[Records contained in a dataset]
= = = =
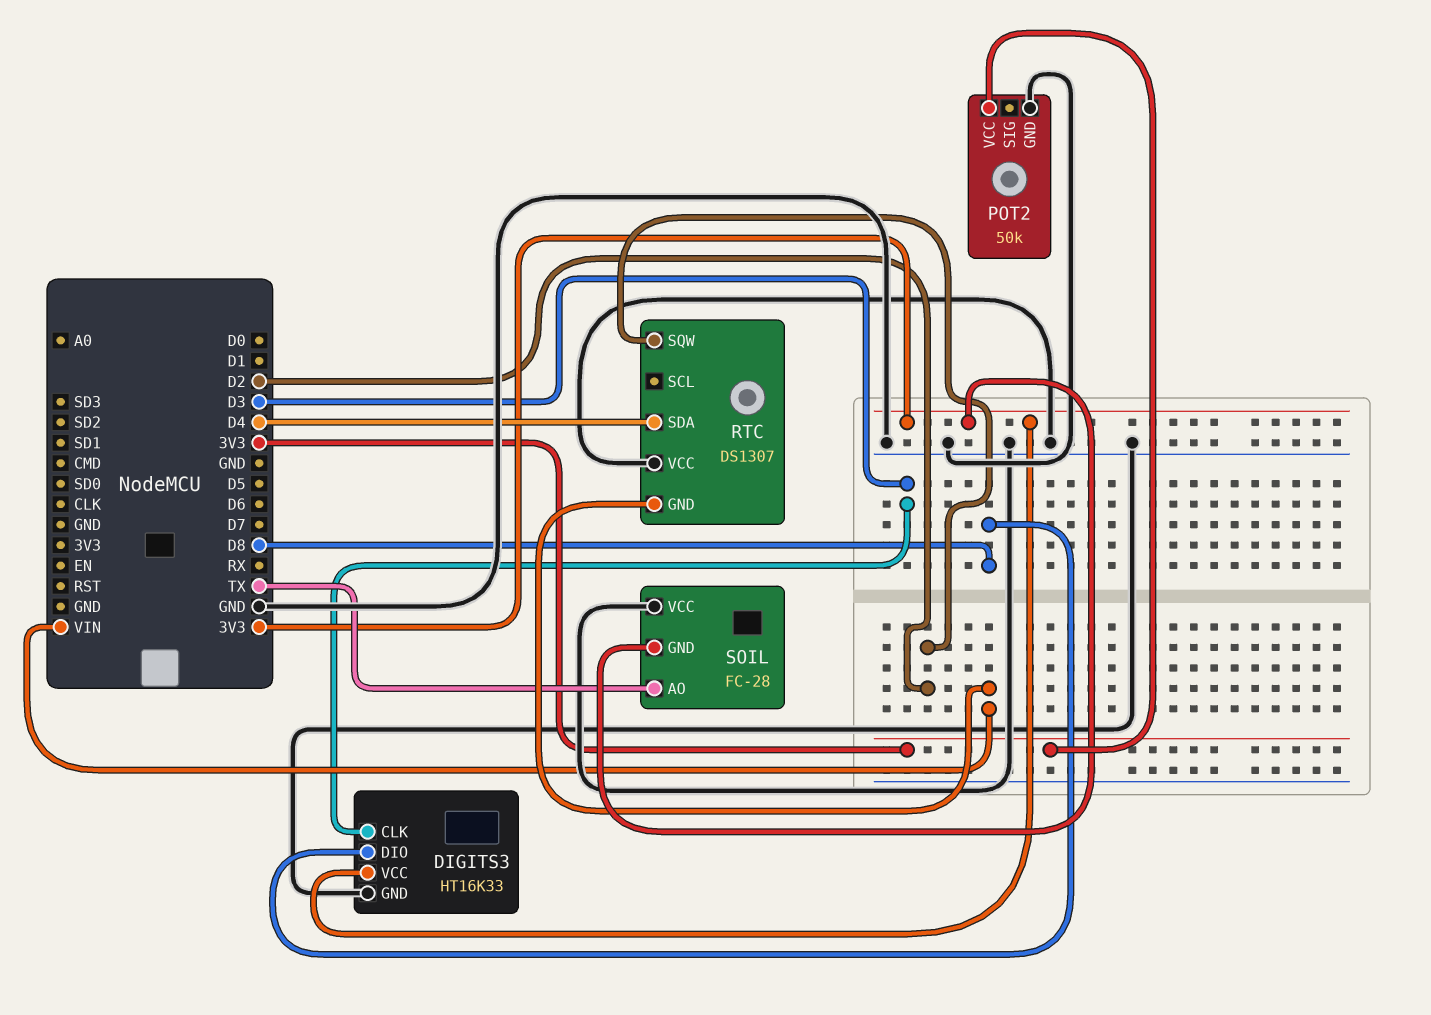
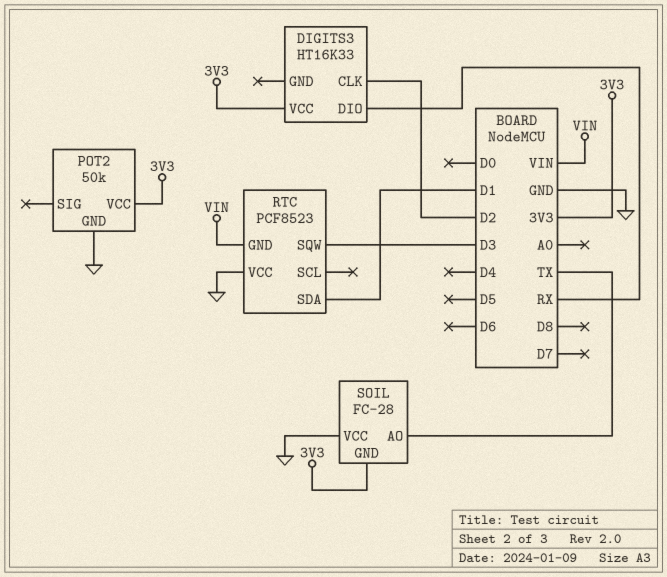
DIGITS3 pin CLK: D3 -> D2
DIGITS3 pin DIO: D8 -> RX
DIGITS3 pin GND: GND -> none
RTC: DS1307 -> PCF8523
RTC pin SDA: D4 -> D1
RTC pin SQW: D2 -> D3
= = = =
What is expected
Without the pictures, return all the entries above exactly as they stand.

Solution for this problem
DIGITS3 pin CLK: D3 -> D2
DIGITS3 pin DIO: D8 -> RX
DIGITS3 pin GND: GND -> none
RTC: DS1307 -> PCF8523
RTC pin SDA: D4 -> D1
RTC pin SQW: D2 -> D3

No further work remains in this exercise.